Please show every line in the entries below that includes the word "none".

----------

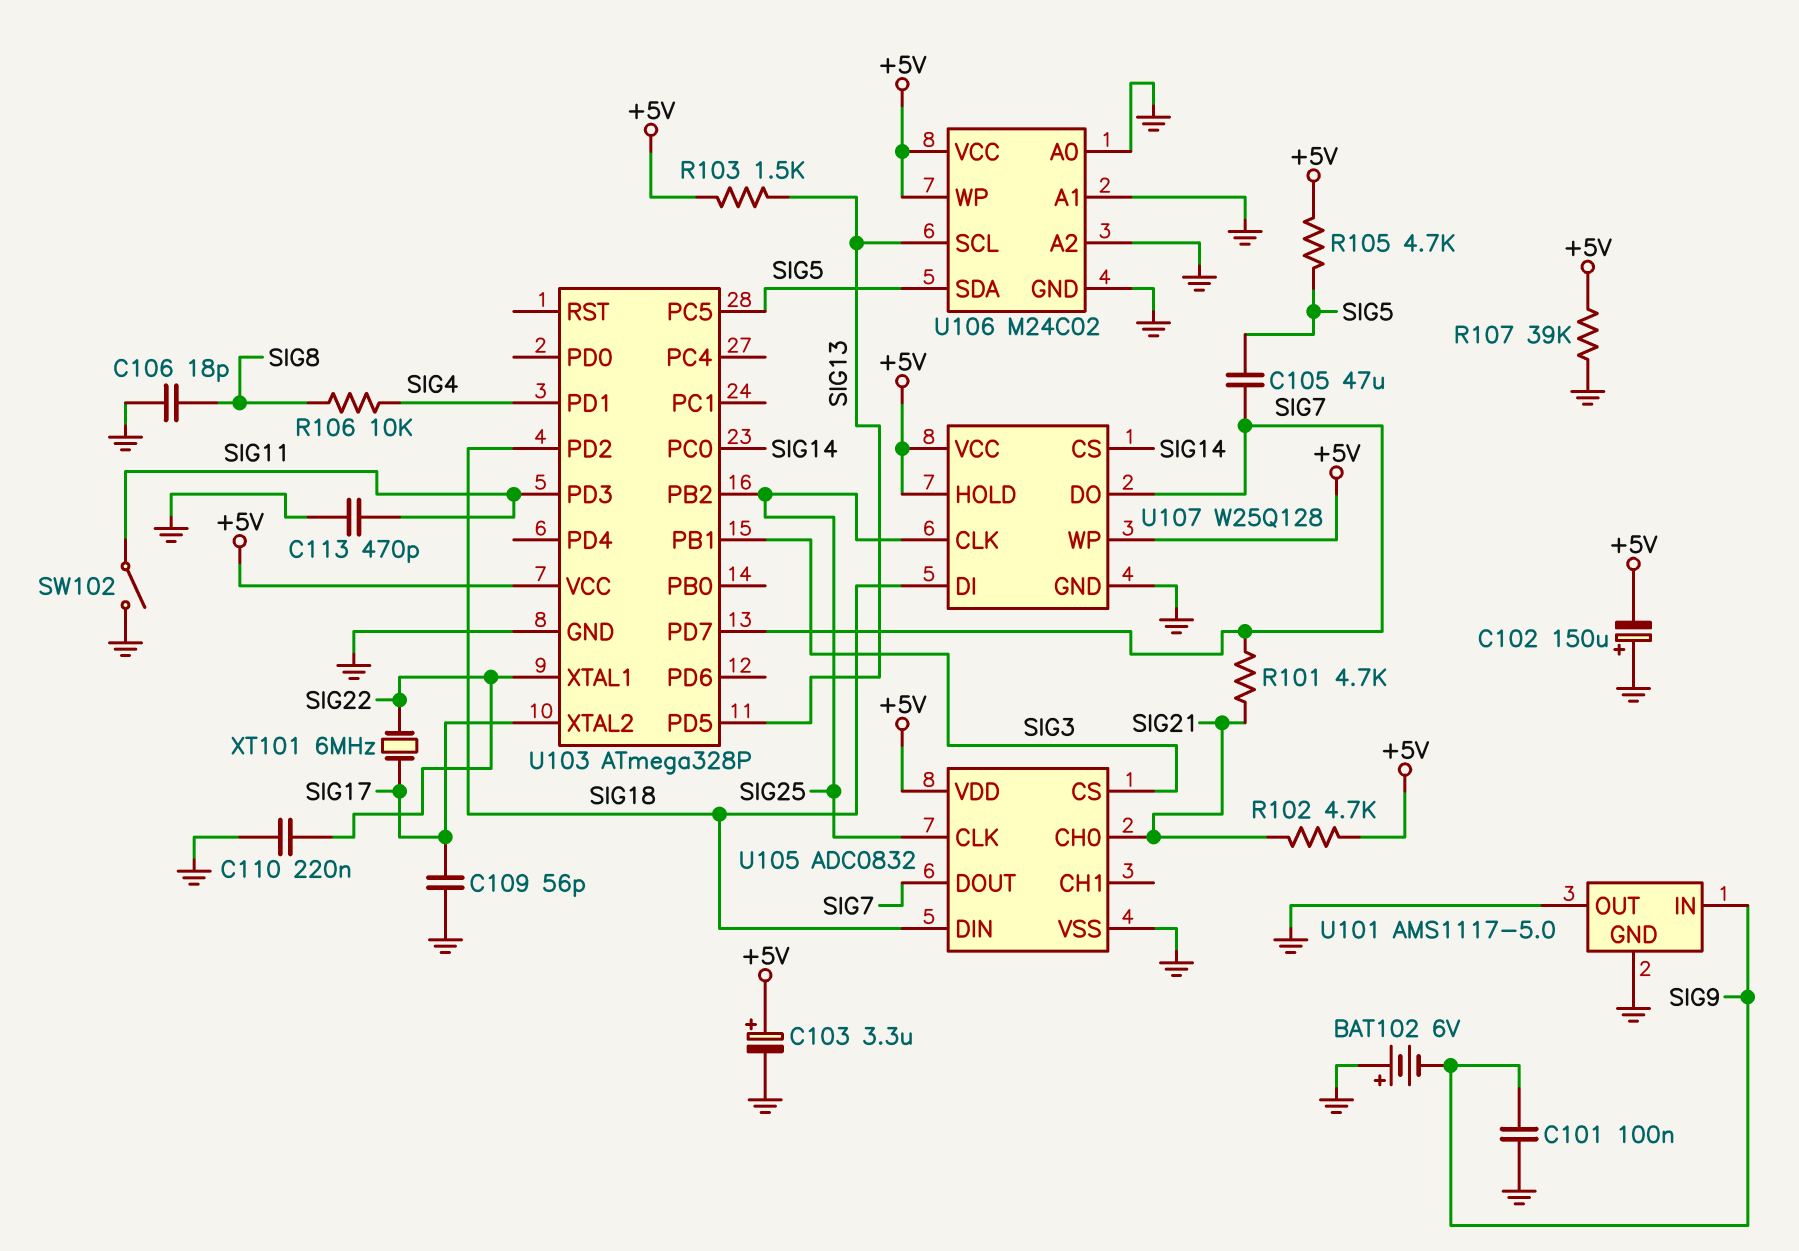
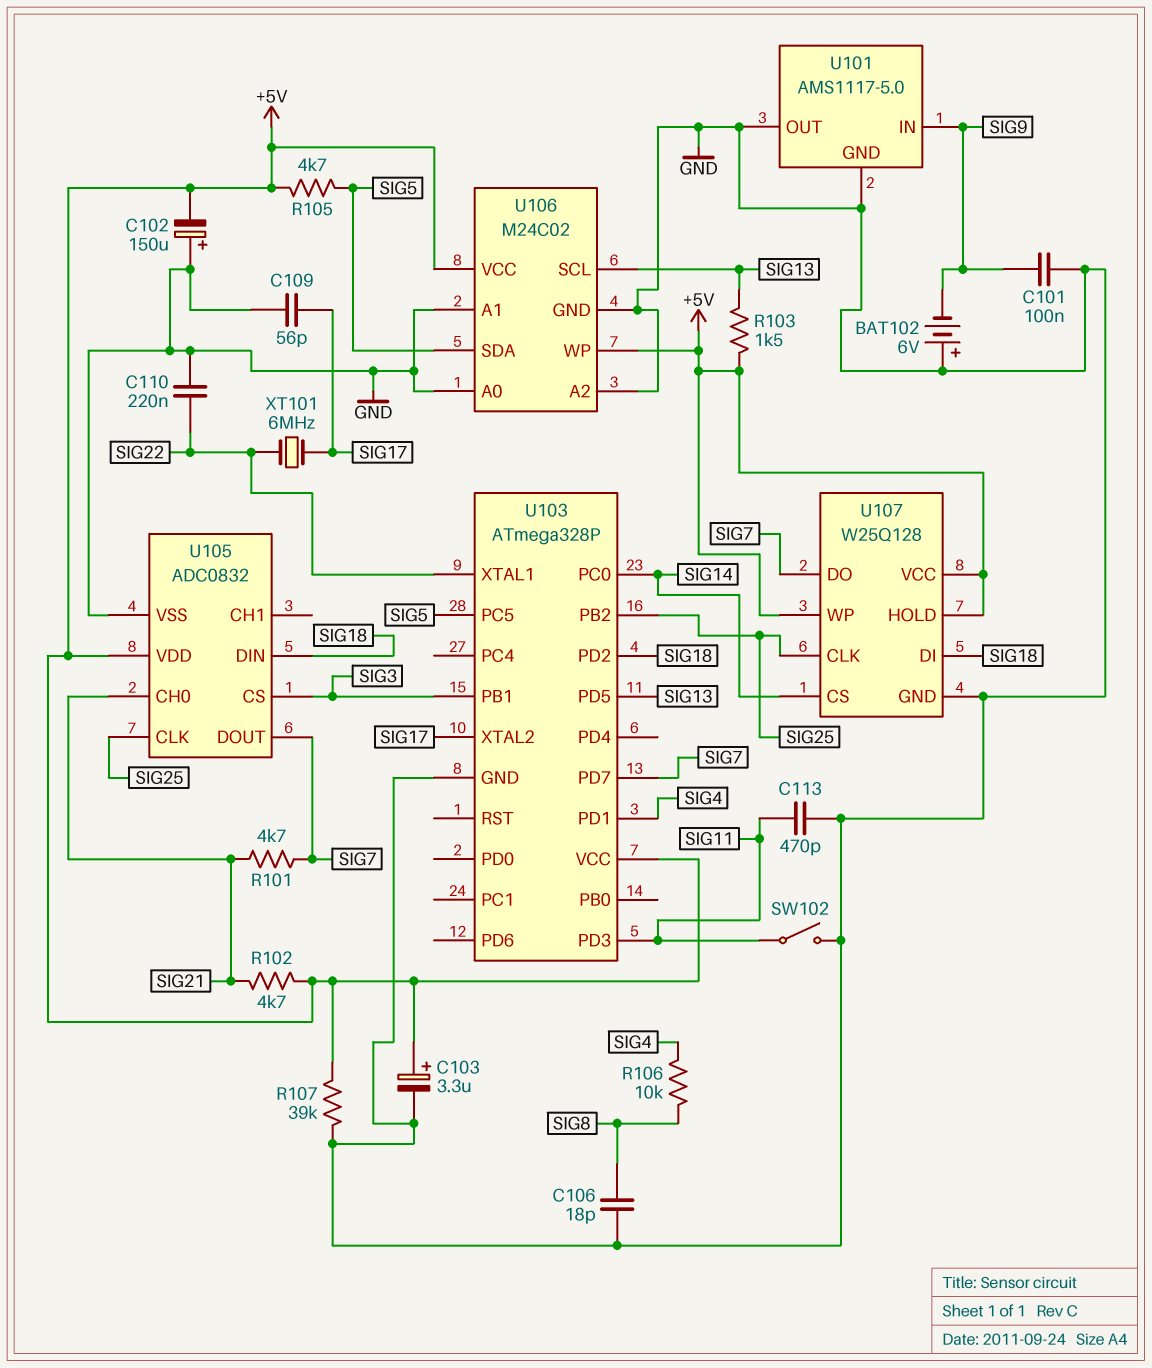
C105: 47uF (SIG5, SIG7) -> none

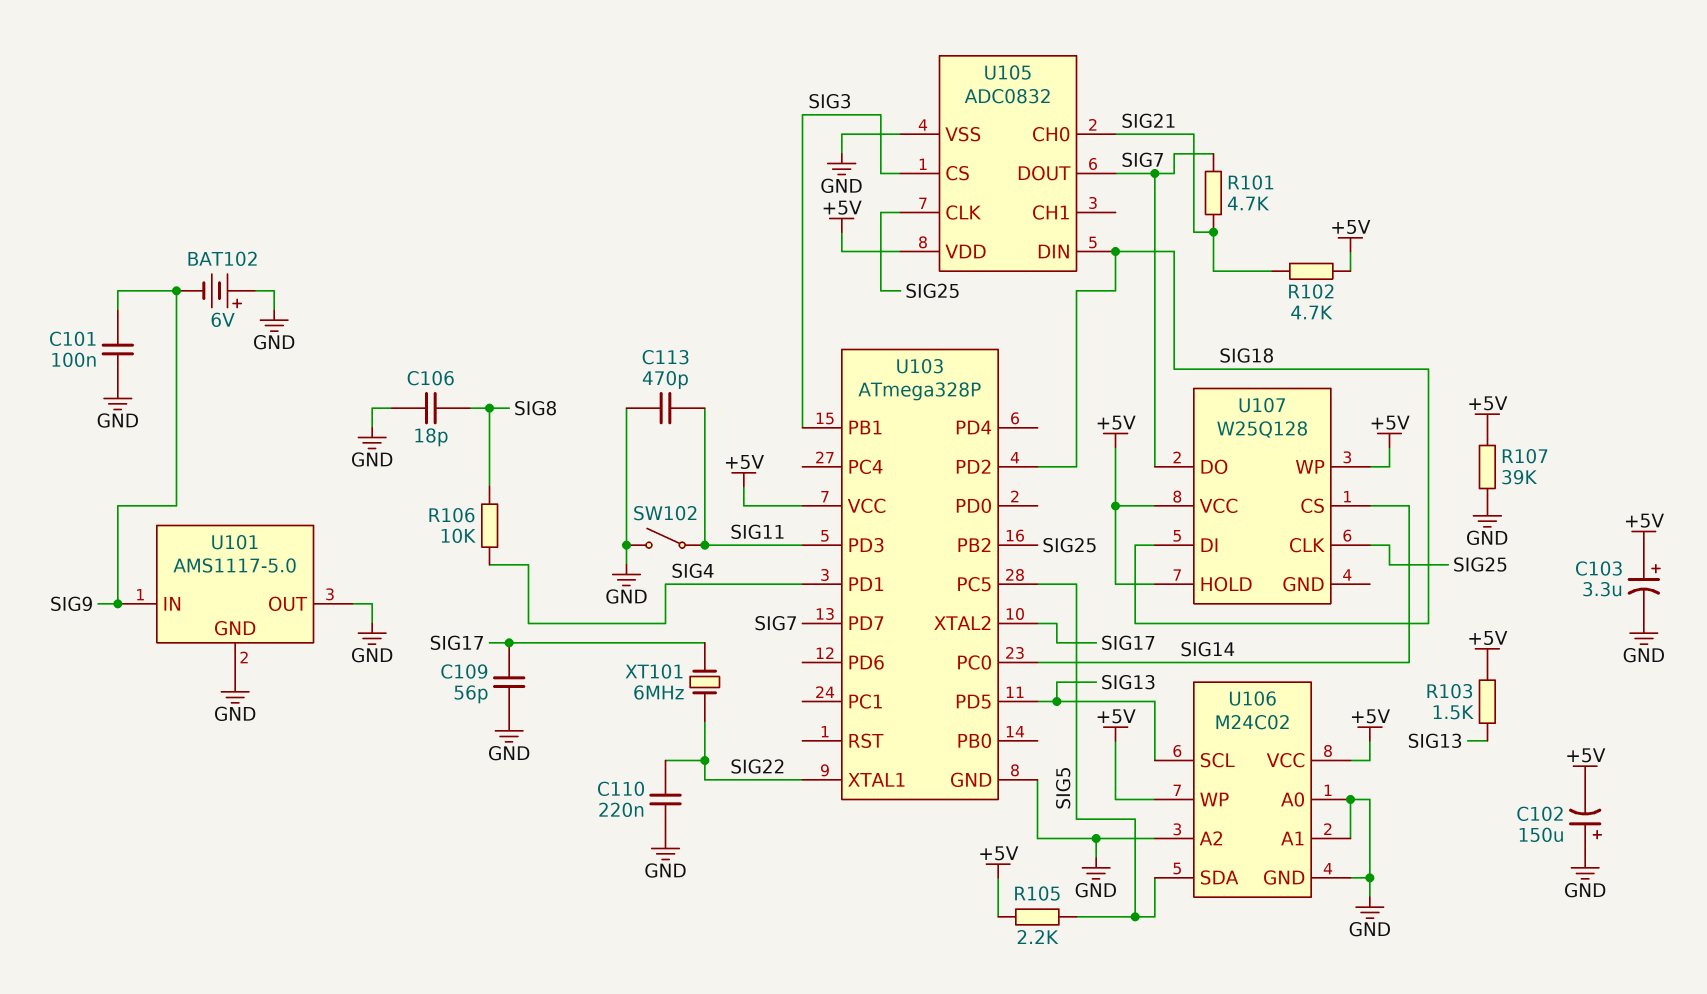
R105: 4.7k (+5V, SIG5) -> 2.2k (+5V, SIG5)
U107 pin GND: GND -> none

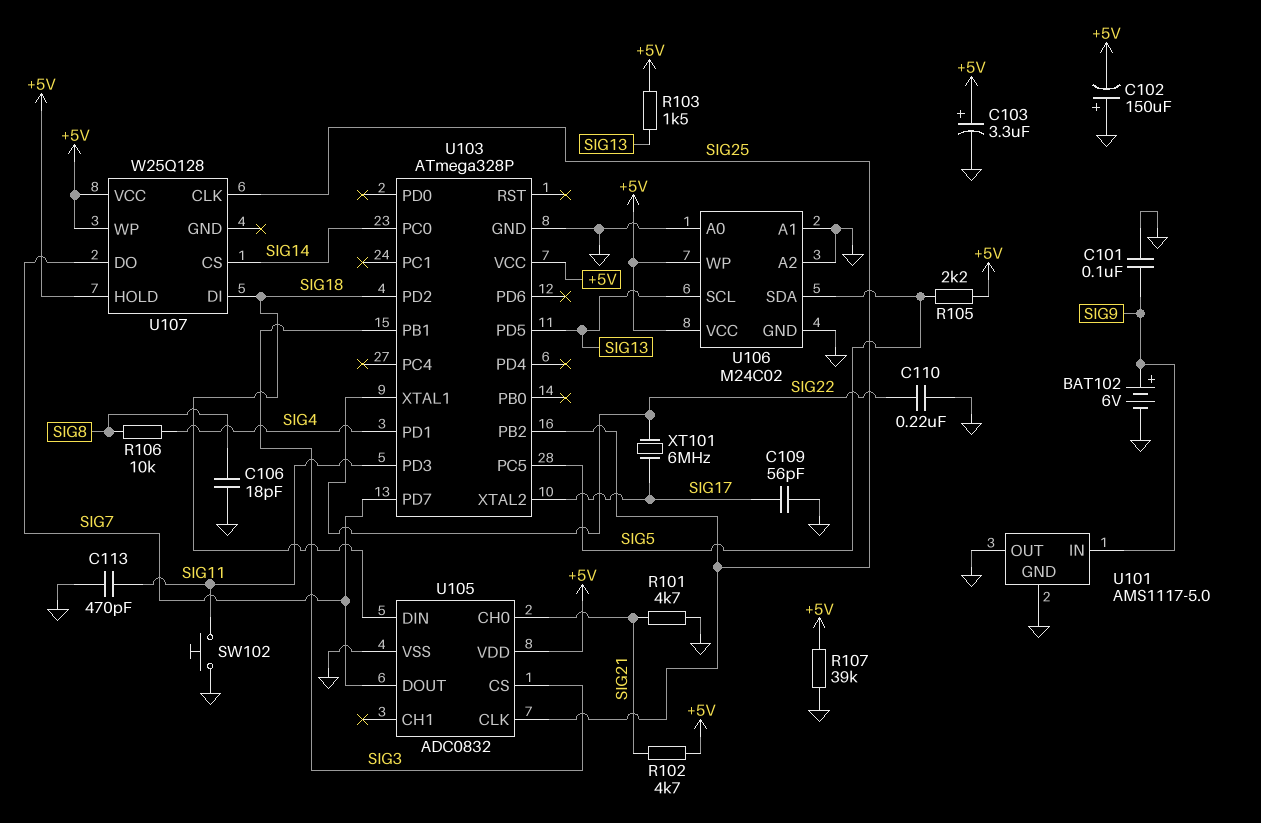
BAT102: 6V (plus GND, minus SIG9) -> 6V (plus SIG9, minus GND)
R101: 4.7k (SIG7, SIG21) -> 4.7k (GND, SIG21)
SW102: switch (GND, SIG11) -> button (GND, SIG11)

----------

- _WRITTEN RESPONSE_:
C105: 47uF (SIG5, SIG7) -> none
U107 pin GND: GND -> none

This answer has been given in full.